▶ [WHAT NEEDS TO BE DONE]
Look through the data below and output, unchanged, every line from the one holding "red egg: 0 -> 1" through the one holding "green cup: 4 -> 2", inclusive. Skip the pictures.

▶ [INPUT]
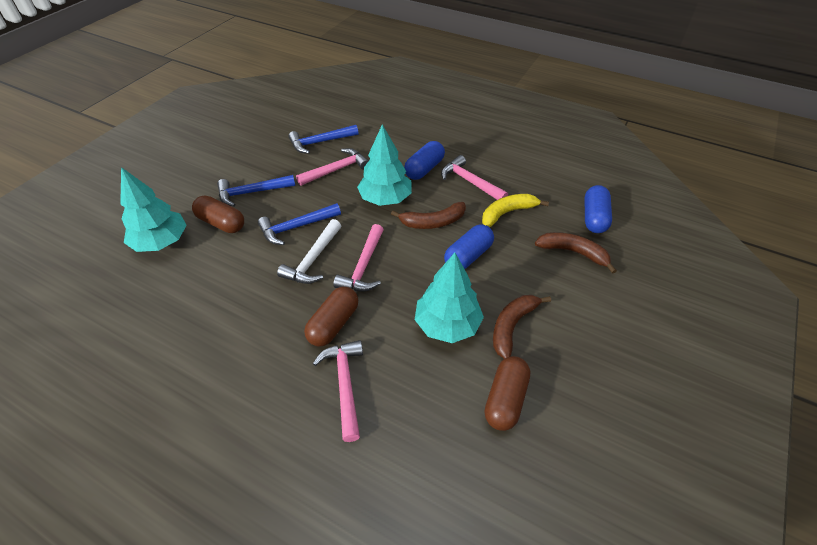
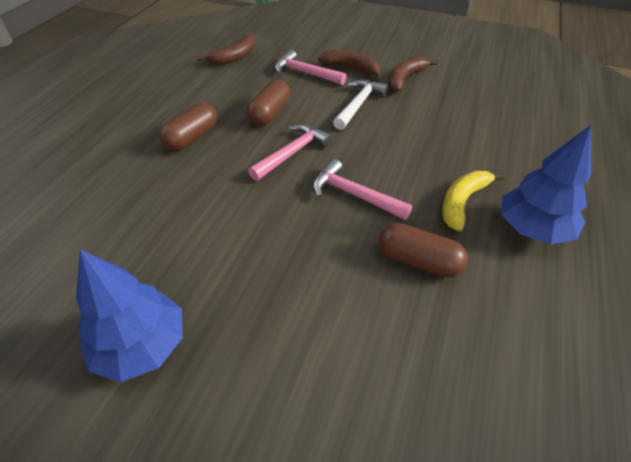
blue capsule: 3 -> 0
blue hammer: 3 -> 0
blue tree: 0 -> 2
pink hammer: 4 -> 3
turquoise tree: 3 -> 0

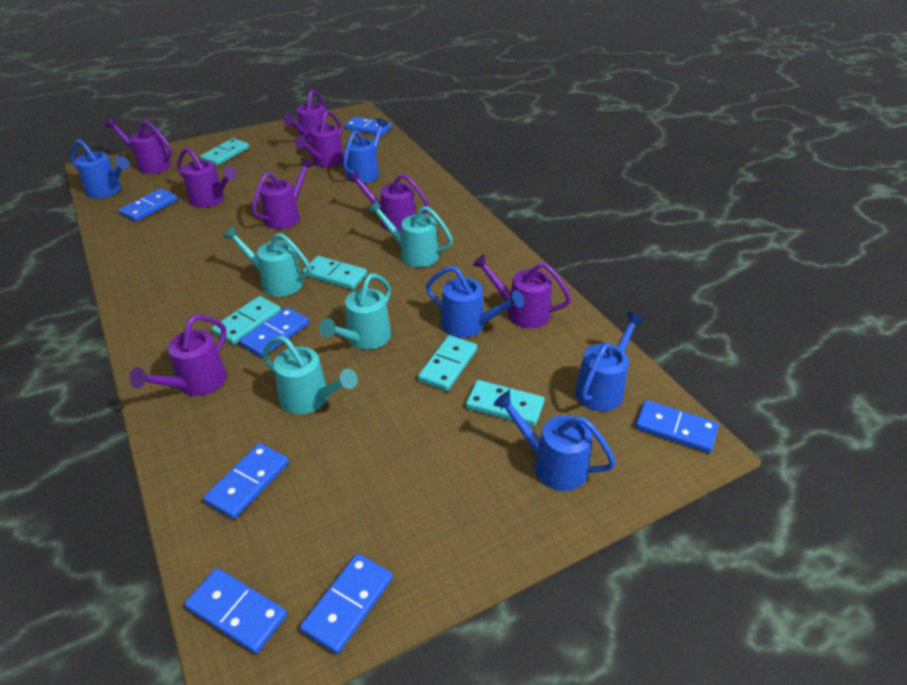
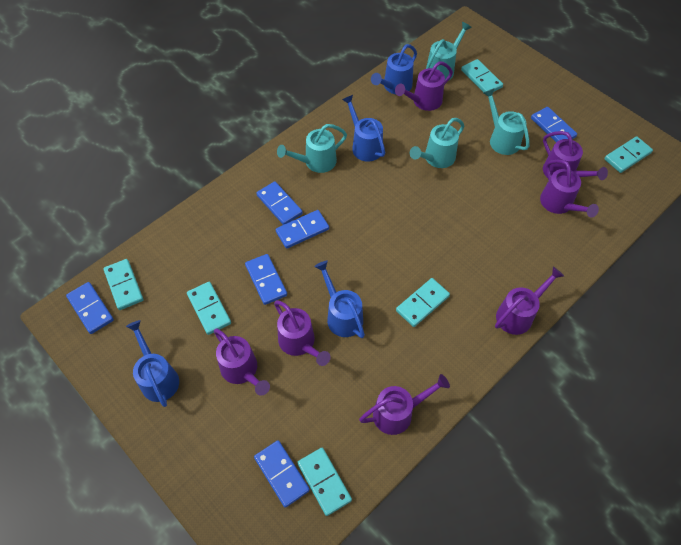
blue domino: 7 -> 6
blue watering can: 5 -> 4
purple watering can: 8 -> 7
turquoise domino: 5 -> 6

...

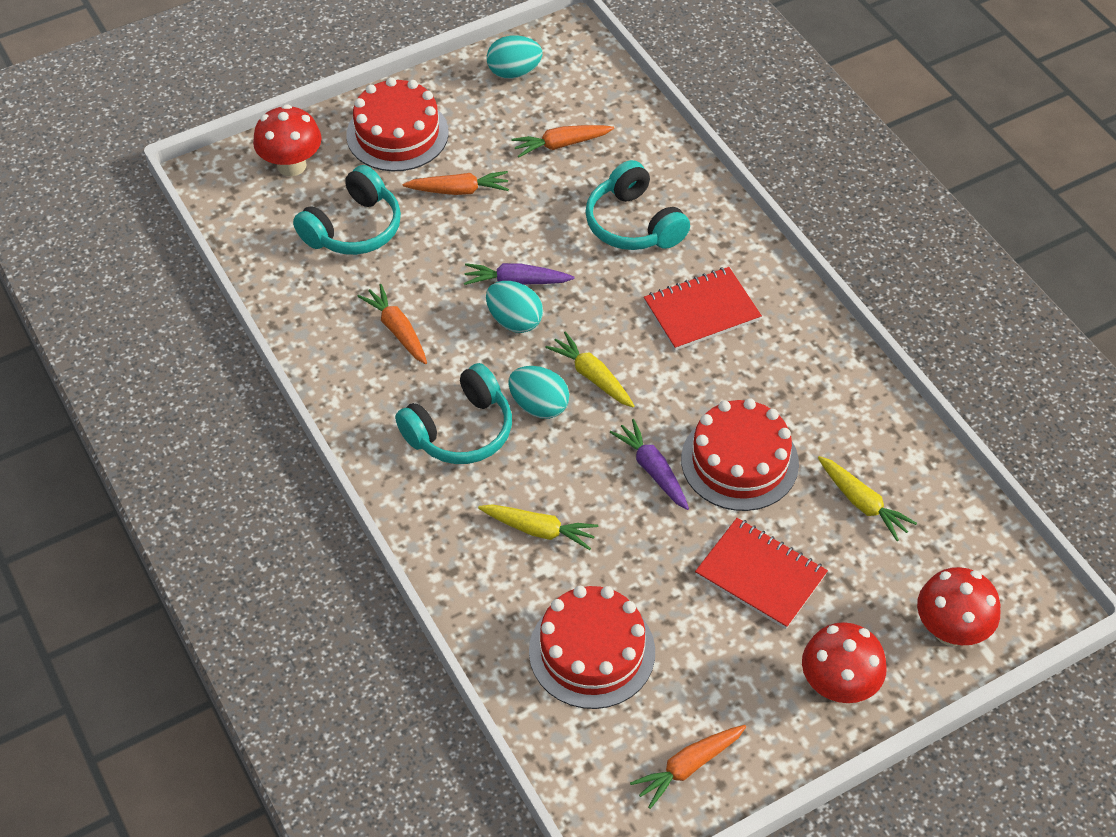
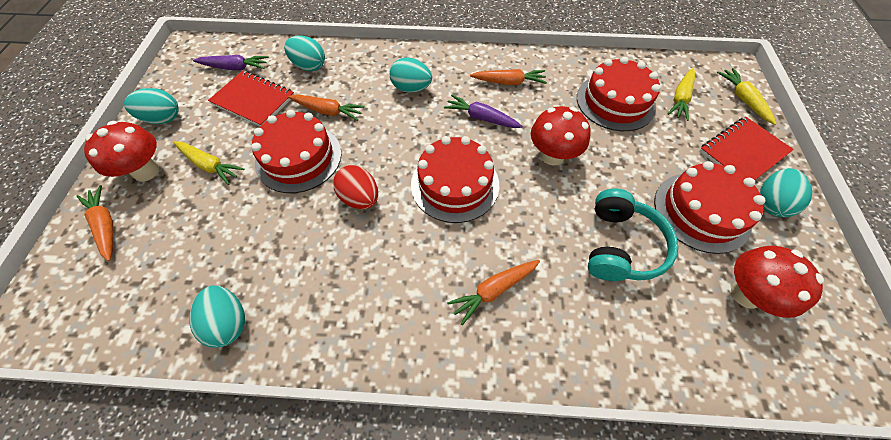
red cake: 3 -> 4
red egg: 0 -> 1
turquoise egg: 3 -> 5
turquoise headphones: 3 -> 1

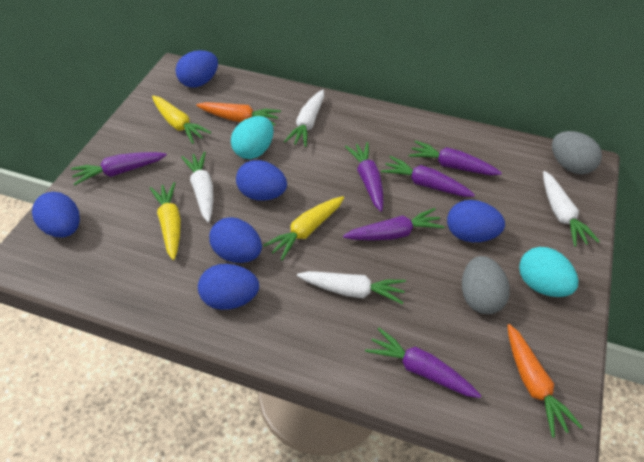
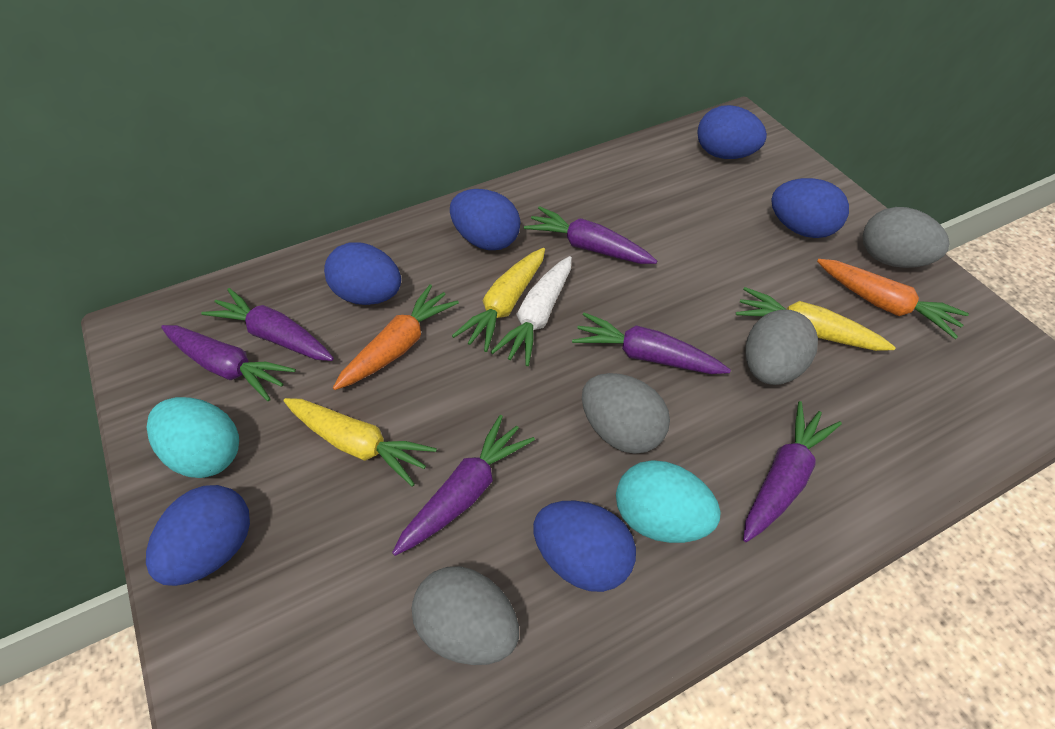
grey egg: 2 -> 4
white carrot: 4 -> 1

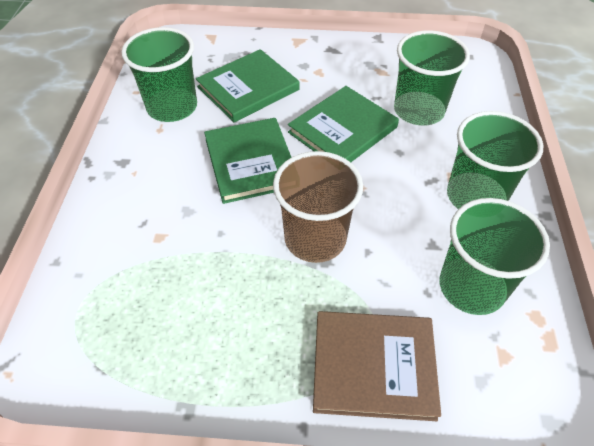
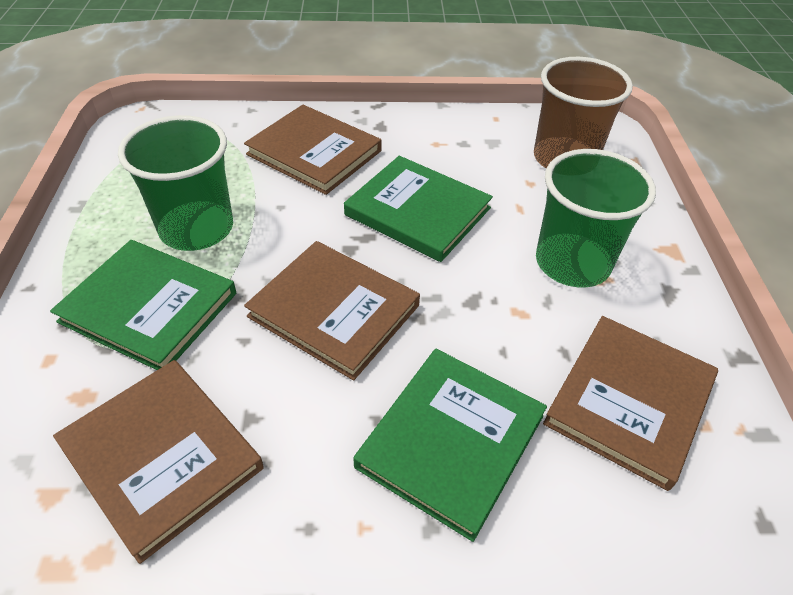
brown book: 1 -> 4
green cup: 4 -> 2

▶ [EXPECTED ANSWER]
red egg: 0 -> 1
turquoise egg: 3 -> 5
turquoise headphones: 3 -> 1

grey egg: 2 -> 4
white carrot: 4 -> 1

brown book: 1 -> 4
green cup: 4 -> 2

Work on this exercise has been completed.